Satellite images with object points
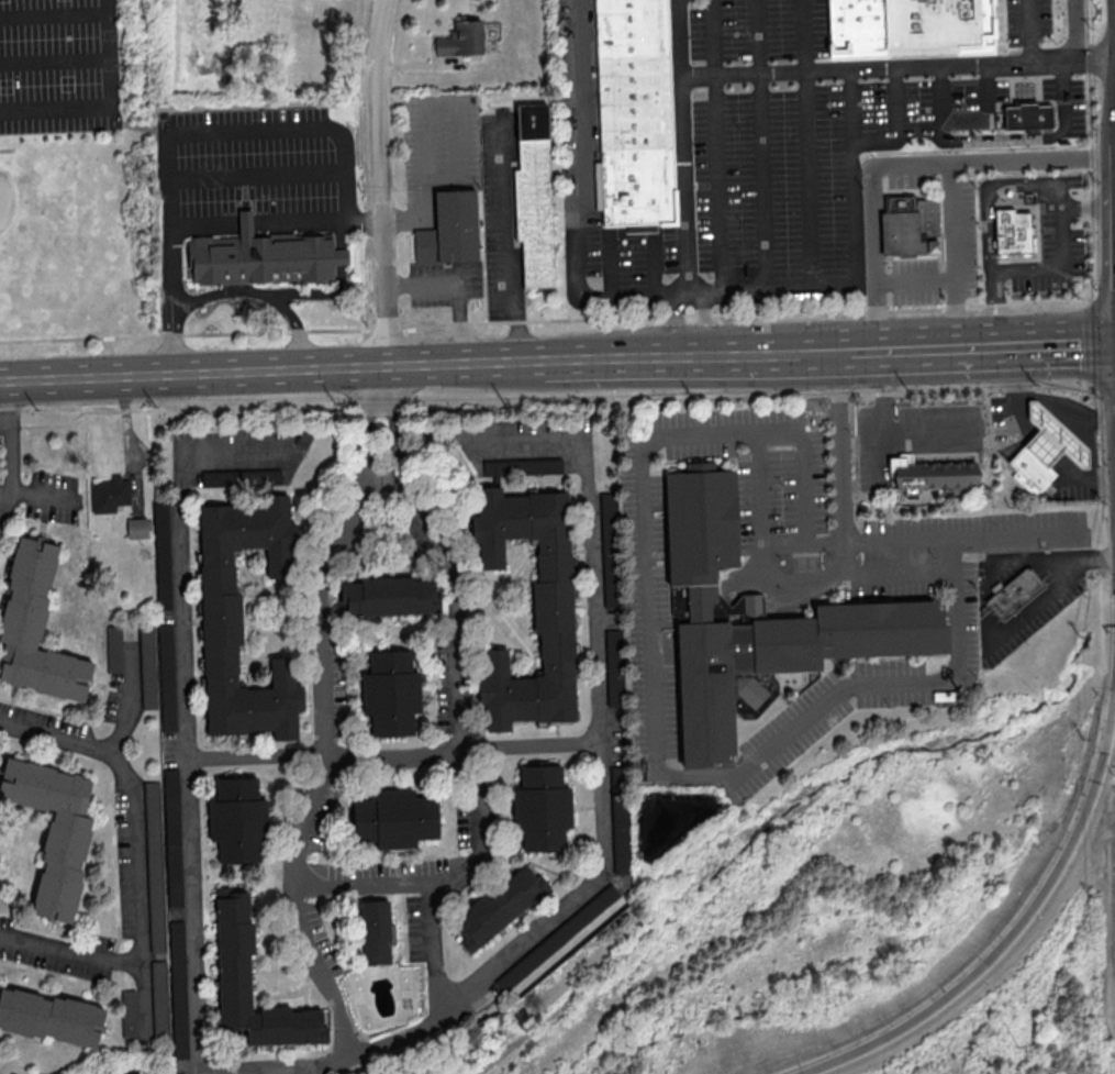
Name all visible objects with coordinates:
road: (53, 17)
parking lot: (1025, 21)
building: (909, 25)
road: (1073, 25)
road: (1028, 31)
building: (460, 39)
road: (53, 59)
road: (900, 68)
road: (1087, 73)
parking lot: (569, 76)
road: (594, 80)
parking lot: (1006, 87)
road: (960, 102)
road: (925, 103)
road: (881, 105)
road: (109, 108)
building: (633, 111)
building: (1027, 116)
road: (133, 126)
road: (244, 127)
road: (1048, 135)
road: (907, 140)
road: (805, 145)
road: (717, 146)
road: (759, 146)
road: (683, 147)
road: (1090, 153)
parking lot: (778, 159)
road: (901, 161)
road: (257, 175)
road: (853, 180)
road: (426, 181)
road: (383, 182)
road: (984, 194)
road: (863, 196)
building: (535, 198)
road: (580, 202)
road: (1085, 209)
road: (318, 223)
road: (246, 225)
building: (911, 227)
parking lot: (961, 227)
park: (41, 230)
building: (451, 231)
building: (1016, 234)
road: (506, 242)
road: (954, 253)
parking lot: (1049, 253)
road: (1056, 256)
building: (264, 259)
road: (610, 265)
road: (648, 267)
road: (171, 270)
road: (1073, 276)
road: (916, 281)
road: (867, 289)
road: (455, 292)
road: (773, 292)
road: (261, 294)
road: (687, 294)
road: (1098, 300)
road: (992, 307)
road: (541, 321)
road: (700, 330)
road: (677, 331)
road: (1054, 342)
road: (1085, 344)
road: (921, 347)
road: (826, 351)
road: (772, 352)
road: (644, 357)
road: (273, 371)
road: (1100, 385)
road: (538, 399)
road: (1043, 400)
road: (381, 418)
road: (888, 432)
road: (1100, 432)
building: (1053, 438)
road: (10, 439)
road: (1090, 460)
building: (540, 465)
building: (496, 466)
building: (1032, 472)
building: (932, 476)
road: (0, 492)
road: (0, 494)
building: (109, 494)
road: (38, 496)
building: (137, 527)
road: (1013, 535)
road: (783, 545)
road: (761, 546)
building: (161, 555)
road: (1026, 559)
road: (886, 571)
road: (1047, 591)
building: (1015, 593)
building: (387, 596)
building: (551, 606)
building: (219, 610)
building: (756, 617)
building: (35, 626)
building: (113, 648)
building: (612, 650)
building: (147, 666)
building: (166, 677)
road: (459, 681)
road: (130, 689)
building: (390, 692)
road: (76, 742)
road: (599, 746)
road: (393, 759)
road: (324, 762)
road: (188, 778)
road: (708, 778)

> [WHAT NEEDS TO BE DONE]
All of the entries above are to be written out exactly, with no pictures.

> [ANSWER TO THIS EXERCISE]
Name all visible objects with coordinates:
road: (53, 17)
parking lot: (1025, 21)
building: (909, 25)
road: (1073, 25)
road: (1028, 31)
building: (460, 39)
road: (53, 59)
road: (900, 68)
road: (1087, 73)
parking lot: (569, 76)
road: (594, 80)
parking lot: (1006, 87)
road: (960, 102)
road: (925, 103)
road: (881, 105)
road: (109, 108)
building: (633, 111)
building: (1027, 116)
road: (133, 126)
road: (244, 127)
road: (1048, 135)
road: (907, 140)
road: (805, 145)
road: (717, 146)
road: (759, 146)
road: (683, 147)
road: (1090, 153)
parking lot: (778, 159)
road: (901, 161)
road: (257, 175)
road: (853, 180)
road: (426, 181)
road: (383, 182)
road: (984, 194)
road: (863, 196)
building: (535, 198)
road: (580, 202)
road: (1085, 209)
road: (318, 223)
road: (246, 225)
building: (911, 227)
parking lot: (961, 227)
park: (41, 230)
building: (451, 231)
building: (1016, 234)
road: (506, 242)
road: (954, 253)
parking lot: (1049, 253)
road: (1056, 256)
building: (264, 259)
road: (610, 265)
road: (648, 267)
road: (171, 270)
road: (1073, 276)
road: (916, 281)
road: (867, 289)
road: (455, 292)
road: (773, 292)
road: (261, 294)
road: (687, 294)
road: (1098, 300)
road: (992, 307)
road: (541, 321)
road: (700, 330)
road: (677, 331)
road: (1054, 342)
road: (1085, 344)
road: (921, 347)
road: (826, 351)
road: (772, 352)
road: (644, 357)
road: (273, 371)
road: (1100, 385)
road: (538, 399)
road: (1043, 400)
road: (381, 418)
road: (888, 432)
road: (1100, 432)
building: (1053, 438)
road: (10, 439)
road: (1090, 460)
building: (540, 465)
building: (496, 466)
building: (1032, 472)
building: (932, 476)
road: (0, 492)
road: (0, 494)
building: (109, 494)
road: (38, 496)
building: (137, 527)
road: (1013, 535)
road: (783, 545)
road: (761, 546)
building: (161, 555)
road: (1026, 559)
road: (886, 571)
road: (1047, 591)
building: (1015, 593)
building: (387, 596)
building: (551, 606)
building: (219, 610)
building: (756, 617)
building: (35, 626)
building: (113, 648)
building: (612, 650)
building: (147, 666)
building: (166, 677)
road: (459, 681)
road: (130, 689)
building: (390, 692)
road: (76, 742)
road: (599, 746)
road: (393, 759)
road: (324, 762)
road: (188, 778)
road: (708, 778)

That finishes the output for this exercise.